Count the lines in the entries below that contain the string "bold". Reply with only the number.

**The input:**
__________

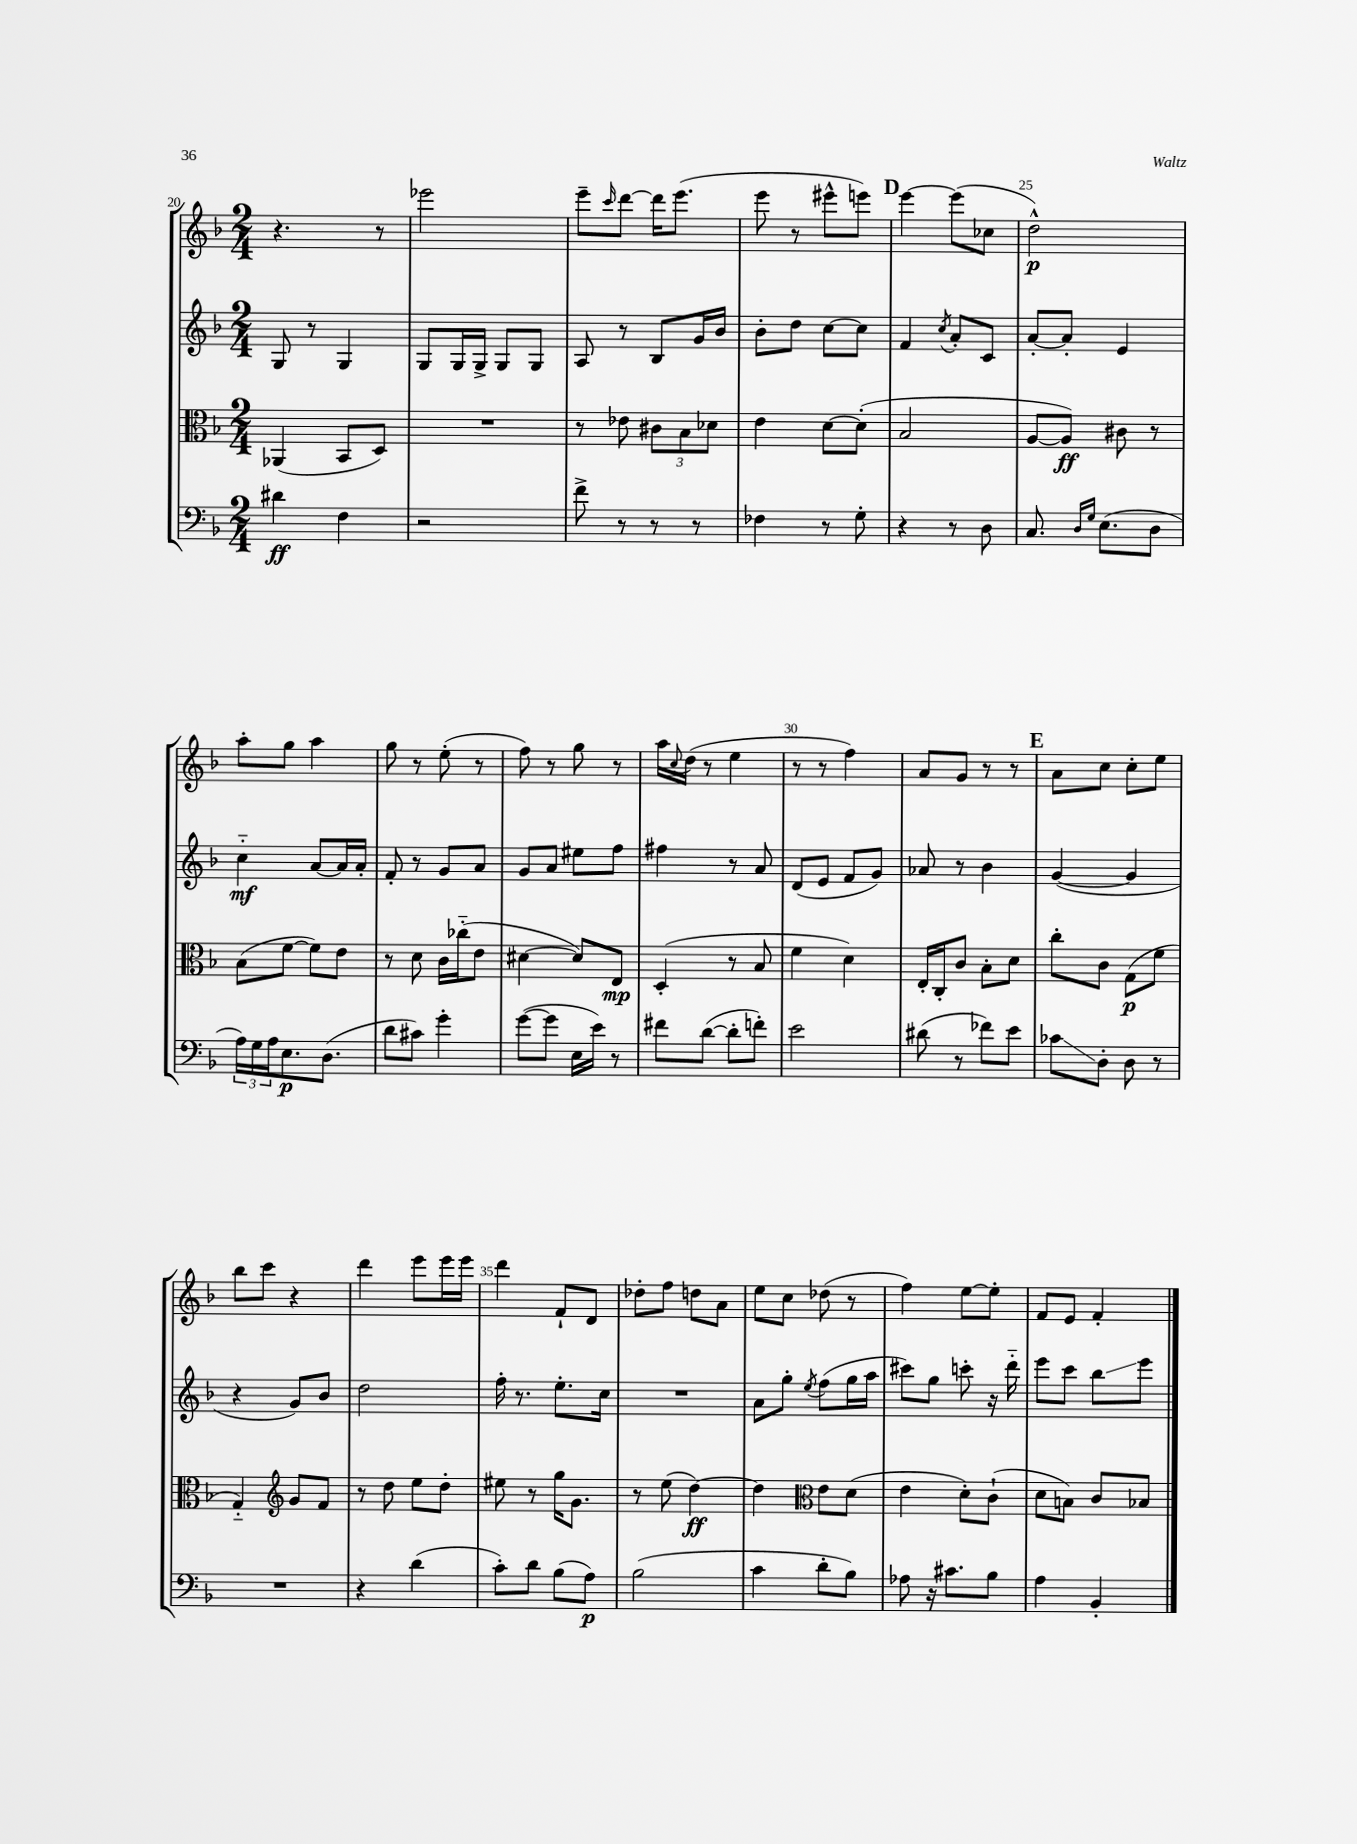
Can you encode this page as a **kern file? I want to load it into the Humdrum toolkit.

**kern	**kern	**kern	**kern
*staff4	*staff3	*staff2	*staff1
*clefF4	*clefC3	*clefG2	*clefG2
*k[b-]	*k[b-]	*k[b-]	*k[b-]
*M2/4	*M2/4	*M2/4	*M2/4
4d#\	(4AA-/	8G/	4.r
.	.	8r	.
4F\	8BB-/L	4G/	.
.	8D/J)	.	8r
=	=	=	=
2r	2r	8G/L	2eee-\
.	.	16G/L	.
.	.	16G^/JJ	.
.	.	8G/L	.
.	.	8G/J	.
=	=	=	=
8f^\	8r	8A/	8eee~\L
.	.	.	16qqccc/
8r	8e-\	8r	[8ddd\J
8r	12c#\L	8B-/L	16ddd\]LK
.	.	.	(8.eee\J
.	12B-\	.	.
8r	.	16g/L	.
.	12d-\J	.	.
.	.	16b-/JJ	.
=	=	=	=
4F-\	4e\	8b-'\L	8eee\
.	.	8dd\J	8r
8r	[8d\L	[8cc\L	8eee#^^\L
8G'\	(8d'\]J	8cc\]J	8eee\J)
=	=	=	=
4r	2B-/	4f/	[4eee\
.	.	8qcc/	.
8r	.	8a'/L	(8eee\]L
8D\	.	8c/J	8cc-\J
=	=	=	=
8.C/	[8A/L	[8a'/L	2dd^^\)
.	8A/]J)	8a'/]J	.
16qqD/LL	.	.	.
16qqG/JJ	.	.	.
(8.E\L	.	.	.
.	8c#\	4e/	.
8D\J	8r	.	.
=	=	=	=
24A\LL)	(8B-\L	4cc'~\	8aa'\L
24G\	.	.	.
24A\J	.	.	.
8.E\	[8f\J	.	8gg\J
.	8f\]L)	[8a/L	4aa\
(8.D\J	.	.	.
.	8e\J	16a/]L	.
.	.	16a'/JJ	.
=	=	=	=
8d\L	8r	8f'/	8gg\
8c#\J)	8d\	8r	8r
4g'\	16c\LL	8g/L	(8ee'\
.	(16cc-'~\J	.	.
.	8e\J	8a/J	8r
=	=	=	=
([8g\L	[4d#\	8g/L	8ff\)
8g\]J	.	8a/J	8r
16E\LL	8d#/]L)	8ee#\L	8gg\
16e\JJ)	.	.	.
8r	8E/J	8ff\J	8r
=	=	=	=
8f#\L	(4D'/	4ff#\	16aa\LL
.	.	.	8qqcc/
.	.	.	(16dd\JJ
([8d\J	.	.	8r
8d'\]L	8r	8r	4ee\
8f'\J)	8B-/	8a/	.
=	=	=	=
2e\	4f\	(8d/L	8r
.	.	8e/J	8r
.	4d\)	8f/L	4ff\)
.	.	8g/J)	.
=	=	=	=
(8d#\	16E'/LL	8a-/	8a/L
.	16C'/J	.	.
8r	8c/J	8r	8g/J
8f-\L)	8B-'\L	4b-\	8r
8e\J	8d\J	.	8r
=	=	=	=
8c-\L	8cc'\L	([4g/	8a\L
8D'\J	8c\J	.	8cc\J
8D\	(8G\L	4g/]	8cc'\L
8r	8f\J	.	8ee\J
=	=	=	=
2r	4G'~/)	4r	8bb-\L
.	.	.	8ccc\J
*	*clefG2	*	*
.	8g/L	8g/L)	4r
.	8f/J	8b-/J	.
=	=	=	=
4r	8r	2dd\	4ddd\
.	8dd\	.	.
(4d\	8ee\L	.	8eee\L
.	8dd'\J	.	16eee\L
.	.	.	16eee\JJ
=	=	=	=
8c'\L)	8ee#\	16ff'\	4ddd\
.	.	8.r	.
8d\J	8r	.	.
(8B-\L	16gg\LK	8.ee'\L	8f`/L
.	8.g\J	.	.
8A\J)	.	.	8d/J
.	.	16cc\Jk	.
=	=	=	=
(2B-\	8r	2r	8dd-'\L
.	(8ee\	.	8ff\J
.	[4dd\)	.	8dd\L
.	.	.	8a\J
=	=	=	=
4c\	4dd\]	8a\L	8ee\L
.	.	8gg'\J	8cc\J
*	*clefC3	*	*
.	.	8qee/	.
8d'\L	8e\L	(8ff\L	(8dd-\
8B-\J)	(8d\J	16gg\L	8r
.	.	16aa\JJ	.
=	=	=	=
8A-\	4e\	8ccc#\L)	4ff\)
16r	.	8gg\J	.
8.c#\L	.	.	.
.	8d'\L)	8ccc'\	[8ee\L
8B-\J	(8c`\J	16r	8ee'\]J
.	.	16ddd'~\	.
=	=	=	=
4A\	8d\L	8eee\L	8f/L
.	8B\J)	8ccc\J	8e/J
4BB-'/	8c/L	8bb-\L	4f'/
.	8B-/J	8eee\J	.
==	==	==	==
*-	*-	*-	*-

__________

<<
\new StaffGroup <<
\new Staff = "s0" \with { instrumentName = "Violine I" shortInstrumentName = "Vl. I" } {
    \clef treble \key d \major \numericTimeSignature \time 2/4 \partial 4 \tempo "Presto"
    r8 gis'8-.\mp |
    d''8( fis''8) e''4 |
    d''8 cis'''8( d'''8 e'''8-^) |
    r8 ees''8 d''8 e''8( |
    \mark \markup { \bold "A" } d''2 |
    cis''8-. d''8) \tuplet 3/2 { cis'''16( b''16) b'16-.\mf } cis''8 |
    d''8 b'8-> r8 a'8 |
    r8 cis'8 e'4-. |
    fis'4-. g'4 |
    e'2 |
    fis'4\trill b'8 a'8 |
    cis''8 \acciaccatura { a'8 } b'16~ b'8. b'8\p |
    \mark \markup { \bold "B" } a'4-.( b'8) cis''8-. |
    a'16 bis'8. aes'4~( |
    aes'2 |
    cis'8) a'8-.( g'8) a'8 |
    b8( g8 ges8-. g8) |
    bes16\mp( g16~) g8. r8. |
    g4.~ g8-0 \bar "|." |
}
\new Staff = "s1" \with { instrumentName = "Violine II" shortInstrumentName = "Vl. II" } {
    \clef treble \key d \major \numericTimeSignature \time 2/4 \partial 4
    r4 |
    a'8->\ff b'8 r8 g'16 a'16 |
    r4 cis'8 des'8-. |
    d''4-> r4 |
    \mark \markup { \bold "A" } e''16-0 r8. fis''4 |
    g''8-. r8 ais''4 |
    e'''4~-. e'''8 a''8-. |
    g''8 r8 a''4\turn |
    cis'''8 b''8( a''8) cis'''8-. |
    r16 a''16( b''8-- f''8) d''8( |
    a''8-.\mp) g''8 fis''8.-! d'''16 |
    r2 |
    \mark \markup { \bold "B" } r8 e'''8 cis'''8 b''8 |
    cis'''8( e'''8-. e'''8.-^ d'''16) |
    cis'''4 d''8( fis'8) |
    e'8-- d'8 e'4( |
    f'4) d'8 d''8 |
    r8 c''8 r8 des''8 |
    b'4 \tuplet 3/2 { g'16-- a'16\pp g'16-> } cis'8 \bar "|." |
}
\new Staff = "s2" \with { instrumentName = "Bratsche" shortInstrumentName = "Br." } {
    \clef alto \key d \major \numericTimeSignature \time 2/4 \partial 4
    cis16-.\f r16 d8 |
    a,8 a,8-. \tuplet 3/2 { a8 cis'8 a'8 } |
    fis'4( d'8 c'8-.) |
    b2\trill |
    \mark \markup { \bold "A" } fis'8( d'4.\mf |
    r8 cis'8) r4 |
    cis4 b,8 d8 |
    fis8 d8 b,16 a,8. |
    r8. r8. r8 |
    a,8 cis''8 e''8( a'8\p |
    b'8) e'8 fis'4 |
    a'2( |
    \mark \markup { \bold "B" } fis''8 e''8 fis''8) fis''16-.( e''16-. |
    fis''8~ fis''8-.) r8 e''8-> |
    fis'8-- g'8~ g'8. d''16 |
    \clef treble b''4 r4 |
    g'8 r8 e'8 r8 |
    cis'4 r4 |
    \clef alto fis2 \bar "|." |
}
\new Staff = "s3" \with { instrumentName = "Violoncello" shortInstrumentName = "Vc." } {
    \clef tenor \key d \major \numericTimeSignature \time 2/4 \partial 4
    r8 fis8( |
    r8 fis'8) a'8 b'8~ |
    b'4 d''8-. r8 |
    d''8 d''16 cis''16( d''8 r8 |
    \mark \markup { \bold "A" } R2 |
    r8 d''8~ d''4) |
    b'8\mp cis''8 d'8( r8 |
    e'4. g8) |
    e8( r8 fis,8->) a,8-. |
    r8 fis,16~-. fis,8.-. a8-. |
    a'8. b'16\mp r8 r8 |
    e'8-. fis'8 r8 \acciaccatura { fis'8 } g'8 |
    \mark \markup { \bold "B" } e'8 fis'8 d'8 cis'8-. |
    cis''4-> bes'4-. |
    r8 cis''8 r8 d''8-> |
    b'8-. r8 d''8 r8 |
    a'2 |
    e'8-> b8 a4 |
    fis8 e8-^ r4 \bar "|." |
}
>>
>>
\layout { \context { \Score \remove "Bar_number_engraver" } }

__________

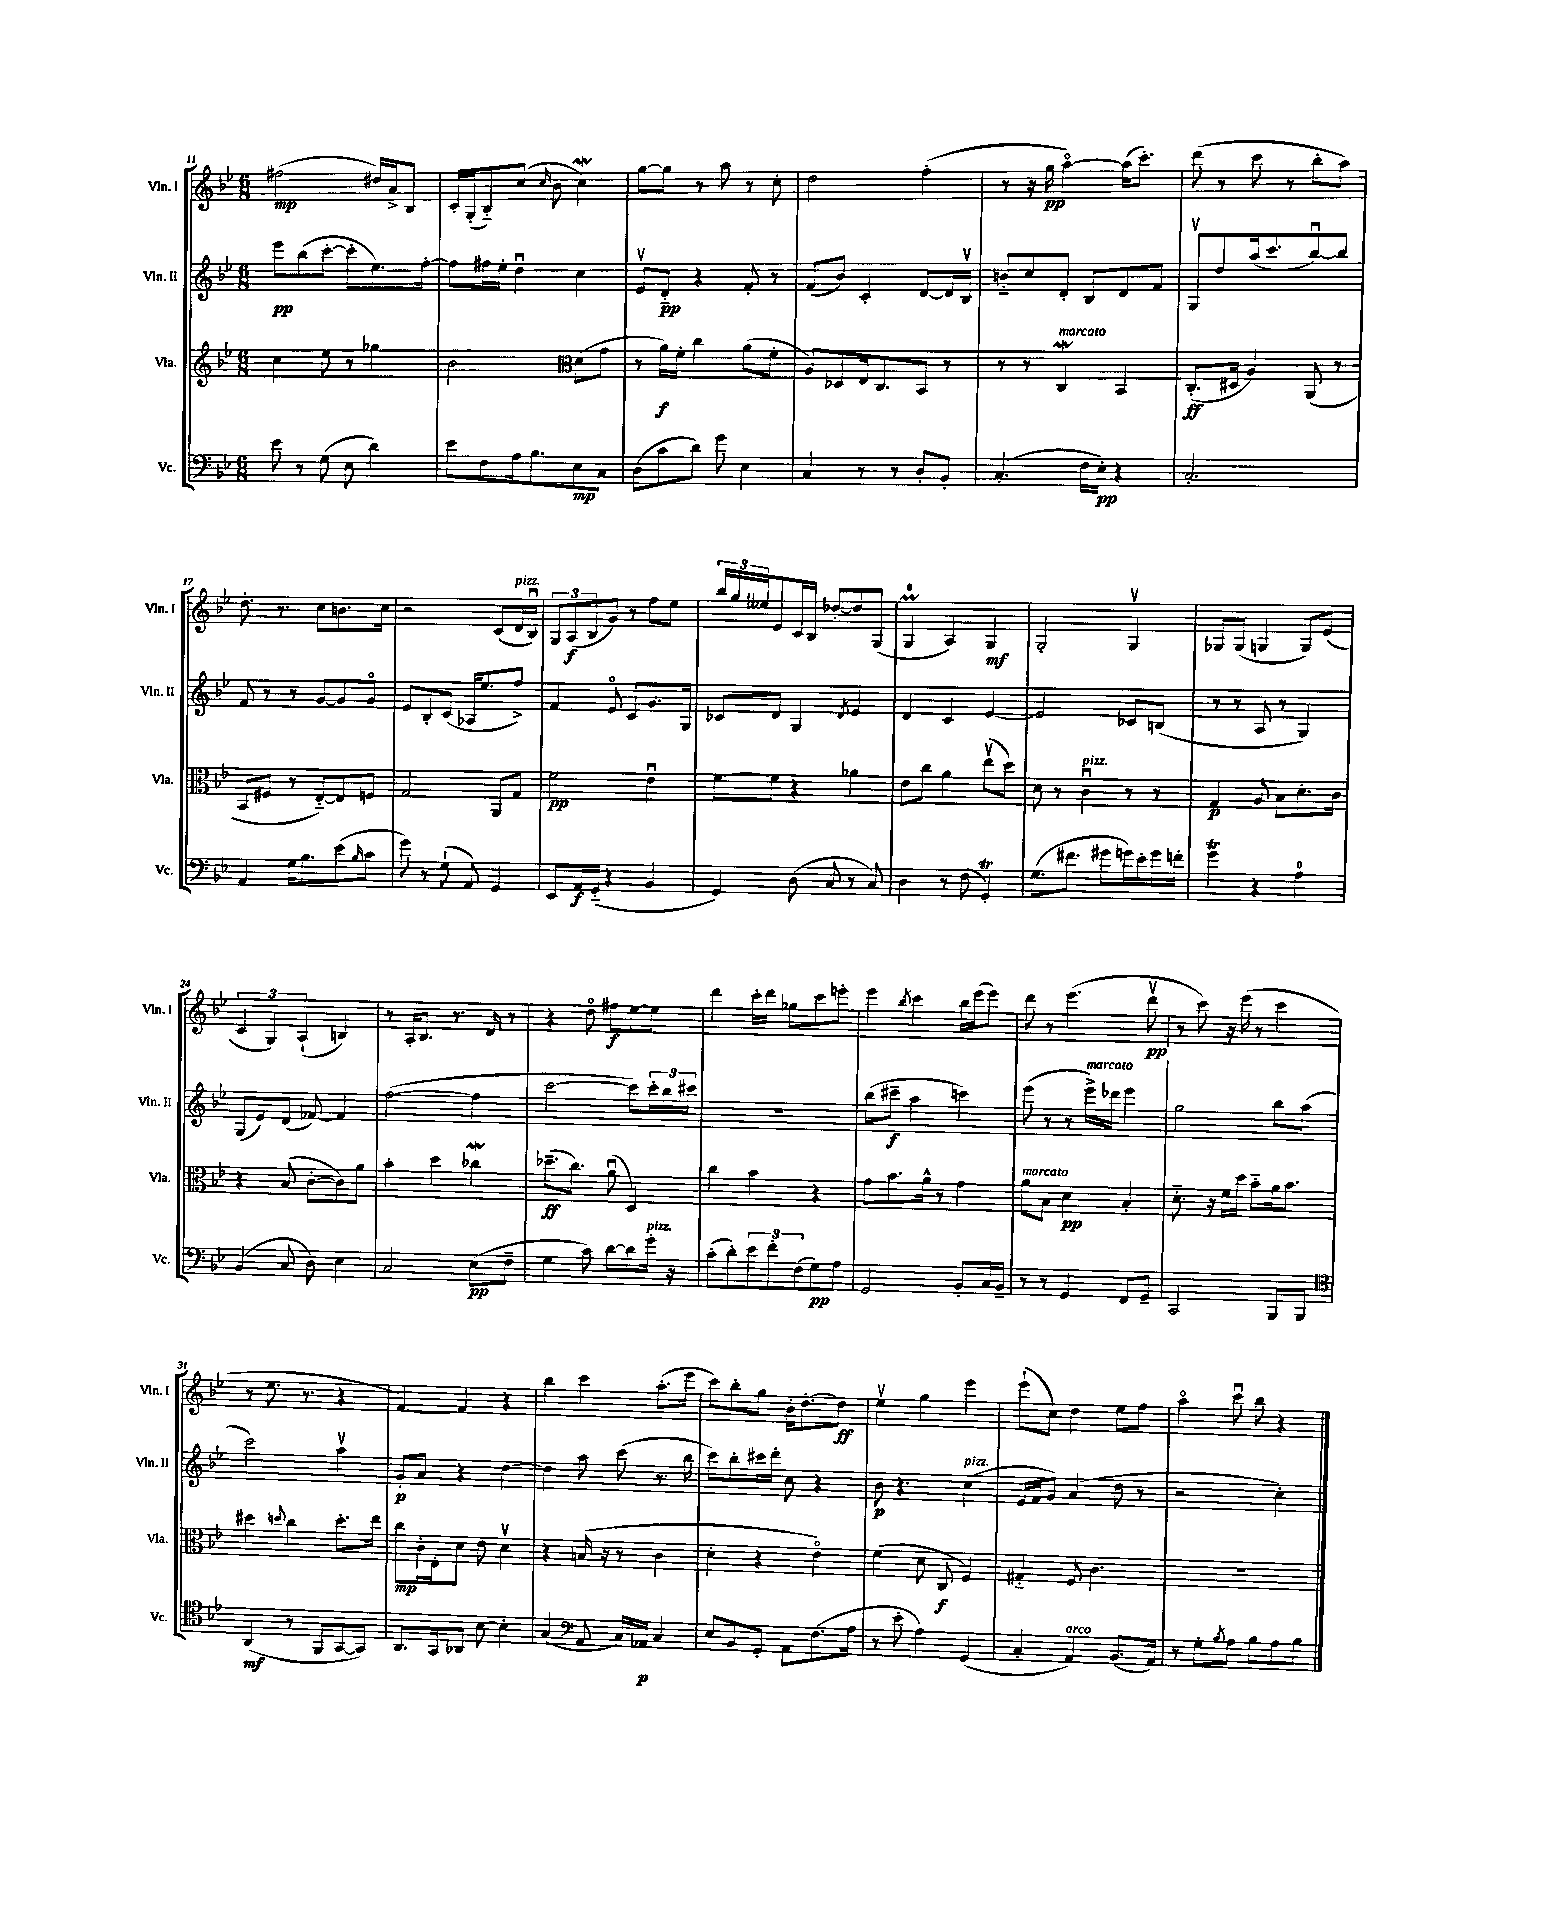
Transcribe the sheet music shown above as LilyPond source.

__________

**Task response:** 8